[Stored items from a collection]
▼
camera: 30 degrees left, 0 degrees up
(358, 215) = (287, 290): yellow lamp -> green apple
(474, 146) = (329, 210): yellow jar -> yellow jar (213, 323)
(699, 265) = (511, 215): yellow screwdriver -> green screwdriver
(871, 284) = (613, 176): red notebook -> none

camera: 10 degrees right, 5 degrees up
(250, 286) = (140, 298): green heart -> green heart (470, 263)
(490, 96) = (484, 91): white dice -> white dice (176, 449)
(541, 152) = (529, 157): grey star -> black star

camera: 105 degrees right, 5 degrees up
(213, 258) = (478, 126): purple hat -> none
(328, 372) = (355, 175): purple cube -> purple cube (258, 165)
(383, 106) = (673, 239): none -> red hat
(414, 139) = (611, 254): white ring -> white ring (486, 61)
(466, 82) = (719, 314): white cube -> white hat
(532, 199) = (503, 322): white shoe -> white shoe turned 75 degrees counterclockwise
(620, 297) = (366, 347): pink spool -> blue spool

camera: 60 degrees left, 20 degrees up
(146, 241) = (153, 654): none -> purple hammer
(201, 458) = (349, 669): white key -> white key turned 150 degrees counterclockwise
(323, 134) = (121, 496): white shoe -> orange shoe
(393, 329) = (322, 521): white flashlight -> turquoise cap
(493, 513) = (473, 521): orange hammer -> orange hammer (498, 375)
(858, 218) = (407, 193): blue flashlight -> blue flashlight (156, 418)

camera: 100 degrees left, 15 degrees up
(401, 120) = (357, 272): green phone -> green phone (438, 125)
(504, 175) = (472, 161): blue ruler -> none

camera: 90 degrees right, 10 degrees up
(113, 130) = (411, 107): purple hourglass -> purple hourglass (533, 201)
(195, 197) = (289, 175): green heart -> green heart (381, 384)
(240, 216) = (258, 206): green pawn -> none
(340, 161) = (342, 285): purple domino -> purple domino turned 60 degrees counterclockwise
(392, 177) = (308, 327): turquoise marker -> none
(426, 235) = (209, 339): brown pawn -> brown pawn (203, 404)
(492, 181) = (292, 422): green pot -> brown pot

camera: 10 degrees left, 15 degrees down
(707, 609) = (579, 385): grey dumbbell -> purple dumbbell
▲
> [Task instructions]: Provide only the count of lines within the entries above that include the string "flashlight".

> [Output]: 2